Assignment » Copy the lines below verbatim. Begin with the first and end with the line containing "turquoise bowling pin: 2 -> 0".

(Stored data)

=======

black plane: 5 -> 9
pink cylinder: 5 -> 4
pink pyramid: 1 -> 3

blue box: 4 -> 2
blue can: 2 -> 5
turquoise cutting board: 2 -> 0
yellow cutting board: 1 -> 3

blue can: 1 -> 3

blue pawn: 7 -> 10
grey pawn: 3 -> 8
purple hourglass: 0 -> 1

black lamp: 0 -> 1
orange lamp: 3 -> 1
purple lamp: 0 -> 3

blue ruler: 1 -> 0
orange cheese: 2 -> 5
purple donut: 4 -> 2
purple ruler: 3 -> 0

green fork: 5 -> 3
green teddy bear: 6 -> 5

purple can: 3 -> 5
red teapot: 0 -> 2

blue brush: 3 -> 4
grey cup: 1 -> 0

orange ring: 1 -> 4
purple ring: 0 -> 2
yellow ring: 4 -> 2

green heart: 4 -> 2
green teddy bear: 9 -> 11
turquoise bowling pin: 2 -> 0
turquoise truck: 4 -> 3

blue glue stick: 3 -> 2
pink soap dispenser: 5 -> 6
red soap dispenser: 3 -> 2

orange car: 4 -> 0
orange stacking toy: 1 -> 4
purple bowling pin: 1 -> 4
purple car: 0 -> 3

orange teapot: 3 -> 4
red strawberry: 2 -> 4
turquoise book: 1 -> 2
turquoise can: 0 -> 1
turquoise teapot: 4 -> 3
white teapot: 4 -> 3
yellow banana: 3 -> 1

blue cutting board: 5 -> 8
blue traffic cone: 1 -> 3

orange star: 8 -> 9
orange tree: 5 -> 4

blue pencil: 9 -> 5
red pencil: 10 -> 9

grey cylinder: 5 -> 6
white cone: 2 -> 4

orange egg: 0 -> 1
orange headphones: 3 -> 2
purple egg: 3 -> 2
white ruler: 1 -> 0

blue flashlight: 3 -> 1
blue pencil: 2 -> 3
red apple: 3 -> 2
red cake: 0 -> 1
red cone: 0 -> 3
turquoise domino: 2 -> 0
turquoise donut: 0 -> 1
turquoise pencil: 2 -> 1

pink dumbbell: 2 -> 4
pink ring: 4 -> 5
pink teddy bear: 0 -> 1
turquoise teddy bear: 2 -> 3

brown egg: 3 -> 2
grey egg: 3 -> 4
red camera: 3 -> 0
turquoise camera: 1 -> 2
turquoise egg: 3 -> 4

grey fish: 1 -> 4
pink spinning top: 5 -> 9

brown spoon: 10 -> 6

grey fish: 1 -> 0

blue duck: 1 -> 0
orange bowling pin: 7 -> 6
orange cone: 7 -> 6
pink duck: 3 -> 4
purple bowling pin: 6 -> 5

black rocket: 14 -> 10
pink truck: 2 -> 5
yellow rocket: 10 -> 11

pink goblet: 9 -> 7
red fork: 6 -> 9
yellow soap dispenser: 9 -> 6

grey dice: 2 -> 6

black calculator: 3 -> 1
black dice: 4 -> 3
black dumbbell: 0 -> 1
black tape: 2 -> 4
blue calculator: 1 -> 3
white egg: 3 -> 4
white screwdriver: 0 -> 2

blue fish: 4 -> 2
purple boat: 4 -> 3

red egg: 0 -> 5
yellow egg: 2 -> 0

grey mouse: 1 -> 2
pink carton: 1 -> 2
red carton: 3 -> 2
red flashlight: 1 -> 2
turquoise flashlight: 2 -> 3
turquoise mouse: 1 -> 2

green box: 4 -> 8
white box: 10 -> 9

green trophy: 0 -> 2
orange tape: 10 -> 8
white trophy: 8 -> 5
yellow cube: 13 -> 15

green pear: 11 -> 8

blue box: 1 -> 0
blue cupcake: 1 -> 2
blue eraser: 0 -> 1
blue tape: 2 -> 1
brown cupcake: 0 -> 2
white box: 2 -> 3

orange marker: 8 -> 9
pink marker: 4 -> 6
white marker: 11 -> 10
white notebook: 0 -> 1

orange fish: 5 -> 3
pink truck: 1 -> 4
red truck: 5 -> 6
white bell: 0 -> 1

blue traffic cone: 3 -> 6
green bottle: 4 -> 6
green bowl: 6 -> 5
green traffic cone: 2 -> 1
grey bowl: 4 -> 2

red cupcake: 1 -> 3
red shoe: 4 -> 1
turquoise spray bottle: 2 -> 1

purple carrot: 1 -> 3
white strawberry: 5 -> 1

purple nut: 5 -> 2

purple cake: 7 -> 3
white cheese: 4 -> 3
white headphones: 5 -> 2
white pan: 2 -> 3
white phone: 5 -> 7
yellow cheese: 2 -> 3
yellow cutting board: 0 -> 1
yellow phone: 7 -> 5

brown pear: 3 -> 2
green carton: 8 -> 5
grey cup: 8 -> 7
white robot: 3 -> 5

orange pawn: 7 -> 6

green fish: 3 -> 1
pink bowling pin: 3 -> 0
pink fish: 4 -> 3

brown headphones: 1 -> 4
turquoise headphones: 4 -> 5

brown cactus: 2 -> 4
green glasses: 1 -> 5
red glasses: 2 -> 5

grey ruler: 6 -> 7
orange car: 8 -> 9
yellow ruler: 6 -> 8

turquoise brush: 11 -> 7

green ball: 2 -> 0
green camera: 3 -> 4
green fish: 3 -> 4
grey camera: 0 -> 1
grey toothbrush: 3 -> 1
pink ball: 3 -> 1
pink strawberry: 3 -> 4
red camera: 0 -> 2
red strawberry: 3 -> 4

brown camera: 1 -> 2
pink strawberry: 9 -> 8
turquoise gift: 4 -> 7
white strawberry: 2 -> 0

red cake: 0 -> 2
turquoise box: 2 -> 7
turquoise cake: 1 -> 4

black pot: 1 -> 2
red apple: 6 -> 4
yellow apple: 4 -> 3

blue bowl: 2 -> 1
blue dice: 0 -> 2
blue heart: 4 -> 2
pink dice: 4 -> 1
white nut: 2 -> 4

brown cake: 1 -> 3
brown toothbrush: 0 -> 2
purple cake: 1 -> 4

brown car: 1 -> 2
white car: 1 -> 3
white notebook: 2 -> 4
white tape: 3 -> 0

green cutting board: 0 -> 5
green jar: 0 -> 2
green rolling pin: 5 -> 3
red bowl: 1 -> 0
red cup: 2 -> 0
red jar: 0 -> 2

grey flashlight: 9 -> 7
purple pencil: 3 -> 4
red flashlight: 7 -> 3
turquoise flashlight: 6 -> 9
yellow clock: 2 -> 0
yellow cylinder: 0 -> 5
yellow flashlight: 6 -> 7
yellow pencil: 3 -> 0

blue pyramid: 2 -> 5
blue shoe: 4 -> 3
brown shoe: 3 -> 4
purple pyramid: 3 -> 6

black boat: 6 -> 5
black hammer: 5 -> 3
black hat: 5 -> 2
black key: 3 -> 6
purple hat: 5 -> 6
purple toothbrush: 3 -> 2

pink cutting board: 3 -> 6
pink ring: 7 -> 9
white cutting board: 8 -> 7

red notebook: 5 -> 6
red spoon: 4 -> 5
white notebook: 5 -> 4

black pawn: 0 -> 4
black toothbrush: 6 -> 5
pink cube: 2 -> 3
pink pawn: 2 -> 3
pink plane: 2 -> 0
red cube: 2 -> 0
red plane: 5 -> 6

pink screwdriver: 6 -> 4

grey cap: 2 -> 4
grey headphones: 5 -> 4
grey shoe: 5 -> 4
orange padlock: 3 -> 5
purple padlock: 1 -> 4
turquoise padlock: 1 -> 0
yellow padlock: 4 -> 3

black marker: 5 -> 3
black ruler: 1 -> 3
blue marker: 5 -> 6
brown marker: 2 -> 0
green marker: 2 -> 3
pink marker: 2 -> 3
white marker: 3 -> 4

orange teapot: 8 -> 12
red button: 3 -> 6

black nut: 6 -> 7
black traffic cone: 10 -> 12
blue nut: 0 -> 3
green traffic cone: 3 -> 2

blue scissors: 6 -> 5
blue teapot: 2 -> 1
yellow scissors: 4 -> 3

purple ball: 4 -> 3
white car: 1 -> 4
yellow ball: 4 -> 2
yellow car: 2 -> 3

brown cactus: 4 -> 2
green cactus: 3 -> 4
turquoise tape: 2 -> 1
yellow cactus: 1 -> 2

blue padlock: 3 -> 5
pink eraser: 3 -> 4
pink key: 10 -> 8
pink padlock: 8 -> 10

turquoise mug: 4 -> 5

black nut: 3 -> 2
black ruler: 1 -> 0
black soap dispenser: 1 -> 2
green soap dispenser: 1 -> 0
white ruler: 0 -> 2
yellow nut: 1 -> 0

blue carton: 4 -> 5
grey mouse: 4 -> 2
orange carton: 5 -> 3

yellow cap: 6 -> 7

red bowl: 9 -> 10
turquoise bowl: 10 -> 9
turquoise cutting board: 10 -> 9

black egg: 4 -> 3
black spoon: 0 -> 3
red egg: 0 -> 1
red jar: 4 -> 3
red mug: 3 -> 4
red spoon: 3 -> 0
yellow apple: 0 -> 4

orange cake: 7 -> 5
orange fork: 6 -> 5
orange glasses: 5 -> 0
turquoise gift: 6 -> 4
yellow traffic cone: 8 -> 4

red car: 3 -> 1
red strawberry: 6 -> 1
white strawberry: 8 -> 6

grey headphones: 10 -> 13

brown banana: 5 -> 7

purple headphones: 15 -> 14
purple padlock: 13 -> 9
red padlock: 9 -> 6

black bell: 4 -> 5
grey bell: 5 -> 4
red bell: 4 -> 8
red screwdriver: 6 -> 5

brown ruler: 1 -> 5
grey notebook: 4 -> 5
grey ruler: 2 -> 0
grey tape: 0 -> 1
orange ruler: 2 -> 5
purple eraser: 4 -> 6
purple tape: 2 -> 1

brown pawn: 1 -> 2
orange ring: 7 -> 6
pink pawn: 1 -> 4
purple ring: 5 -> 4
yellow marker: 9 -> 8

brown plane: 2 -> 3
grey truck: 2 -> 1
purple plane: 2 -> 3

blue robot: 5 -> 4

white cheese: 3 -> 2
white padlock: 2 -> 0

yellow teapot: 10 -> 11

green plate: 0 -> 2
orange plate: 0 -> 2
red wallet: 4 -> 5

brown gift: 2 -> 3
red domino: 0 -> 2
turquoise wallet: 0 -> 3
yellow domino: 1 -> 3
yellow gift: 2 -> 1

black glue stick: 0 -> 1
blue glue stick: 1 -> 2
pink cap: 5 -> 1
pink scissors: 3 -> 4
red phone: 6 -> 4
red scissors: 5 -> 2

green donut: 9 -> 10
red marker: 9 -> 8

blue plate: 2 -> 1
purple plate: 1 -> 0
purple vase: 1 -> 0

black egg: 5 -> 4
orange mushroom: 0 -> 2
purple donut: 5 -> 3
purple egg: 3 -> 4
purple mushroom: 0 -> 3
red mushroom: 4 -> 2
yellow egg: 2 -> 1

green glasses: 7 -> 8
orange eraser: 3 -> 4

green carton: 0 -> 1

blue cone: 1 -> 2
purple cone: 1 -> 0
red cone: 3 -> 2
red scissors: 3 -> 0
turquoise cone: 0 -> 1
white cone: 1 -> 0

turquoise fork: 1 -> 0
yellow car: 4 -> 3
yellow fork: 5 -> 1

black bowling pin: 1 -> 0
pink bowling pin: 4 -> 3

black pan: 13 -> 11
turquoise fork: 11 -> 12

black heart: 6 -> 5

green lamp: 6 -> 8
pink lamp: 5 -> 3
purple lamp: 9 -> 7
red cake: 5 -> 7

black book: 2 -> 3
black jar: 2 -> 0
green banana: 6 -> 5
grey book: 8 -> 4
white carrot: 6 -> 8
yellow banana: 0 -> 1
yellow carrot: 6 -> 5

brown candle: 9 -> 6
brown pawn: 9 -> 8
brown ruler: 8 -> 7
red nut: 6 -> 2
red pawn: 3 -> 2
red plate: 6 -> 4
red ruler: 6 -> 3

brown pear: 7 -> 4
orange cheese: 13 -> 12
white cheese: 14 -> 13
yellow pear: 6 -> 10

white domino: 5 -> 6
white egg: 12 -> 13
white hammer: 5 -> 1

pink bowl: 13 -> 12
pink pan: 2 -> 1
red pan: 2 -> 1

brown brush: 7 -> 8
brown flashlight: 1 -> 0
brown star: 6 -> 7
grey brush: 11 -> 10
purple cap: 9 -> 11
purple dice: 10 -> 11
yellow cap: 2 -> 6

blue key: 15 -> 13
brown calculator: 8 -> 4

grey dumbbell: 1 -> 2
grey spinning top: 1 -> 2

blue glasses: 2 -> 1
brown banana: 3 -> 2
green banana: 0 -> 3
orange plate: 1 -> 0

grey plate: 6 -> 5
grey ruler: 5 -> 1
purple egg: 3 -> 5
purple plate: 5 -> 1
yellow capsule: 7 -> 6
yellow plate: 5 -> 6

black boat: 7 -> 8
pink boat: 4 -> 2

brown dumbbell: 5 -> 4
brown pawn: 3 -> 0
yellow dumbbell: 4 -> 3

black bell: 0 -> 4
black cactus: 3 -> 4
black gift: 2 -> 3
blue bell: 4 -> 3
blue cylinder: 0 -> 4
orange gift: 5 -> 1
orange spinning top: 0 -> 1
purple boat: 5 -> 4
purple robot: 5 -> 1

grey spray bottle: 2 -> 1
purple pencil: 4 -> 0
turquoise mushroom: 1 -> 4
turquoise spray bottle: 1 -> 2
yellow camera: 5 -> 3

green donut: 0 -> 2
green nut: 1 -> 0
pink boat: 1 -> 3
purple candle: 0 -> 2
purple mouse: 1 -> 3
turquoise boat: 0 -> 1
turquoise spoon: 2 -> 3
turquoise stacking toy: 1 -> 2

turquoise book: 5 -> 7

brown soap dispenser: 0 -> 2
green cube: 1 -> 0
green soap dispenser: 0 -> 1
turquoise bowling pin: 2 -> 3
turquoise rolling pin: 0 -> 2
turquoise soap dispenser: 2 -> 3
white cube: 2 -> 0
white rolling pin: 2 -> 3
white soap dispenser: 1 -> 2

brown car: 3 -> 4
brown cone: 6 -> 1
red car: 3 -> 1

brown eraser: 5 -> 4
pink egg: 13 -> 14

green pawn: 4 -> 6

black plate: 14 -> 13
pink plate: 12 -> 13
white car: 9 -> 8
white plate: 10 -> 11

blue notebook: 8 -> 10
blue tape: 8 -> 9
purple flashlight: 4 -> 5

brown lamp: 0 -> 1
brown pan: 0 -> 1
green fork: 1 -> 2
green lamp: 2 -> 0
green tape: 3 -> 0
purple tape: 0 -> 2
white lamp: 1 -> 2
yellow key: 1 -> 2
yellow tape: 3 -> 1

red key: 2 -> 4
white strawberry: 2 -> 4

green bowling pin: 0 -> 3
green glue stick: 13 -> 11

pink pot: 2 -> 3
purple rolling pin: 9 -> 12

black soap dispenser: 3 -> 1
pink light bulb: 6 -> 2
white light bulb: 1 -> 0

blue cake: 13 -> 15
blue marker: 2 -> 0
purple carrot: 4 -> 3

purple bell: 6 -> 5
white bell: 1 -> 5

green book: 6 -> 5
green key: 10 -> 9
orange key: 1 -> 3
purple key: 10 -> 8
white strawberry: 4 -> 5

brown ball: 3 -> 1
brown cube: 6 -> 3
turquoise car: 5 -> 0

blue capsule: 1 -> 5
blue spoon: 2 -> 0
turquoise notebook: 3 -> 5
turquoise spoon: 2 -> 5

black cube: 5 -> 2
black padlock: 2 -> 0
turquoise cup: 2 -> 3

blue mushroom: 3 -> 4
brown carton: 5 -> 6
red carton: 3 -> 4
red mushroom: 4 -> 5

=======

Finished task »
black plane: 5 -> 9
pink cylinder: 5 -> 4
pink pyramid: 1 -> 3

blue box: 4 -> 2
blue can: 2 -> 5
turquoise cutting board: 2 -> 0
yellow cutting board: 1 -> 3

blue can: 1 -> 3

blue pawn: 7 -> 10
grey pawn: 3 -> 8
purple hourglass: 0 -> 1

black lamp: 0 -> 1
orange lamp: 3 -> 1
purple lamp: 0 -> 3

blue ruler: 1 -> 0
orange cheese: 2 -> 5
purple donut: 4 -> 2
purple ruler: 3 -> 0

green fork: 5 -> 3
green teddy bear: 6 -> 5

purple can: 3 -> 5
red teapot: 0 -> 2

blue brush: 3 -> 4
grey cup: 1 -> 0

orange ring: 1 -> 4
purple ring: 0 -> 2
yellow ring: 4 -> 2

green heart: 4 -> 2
green teddy bear: 9 -> 11
turquoise bowling pin: 2 -> 0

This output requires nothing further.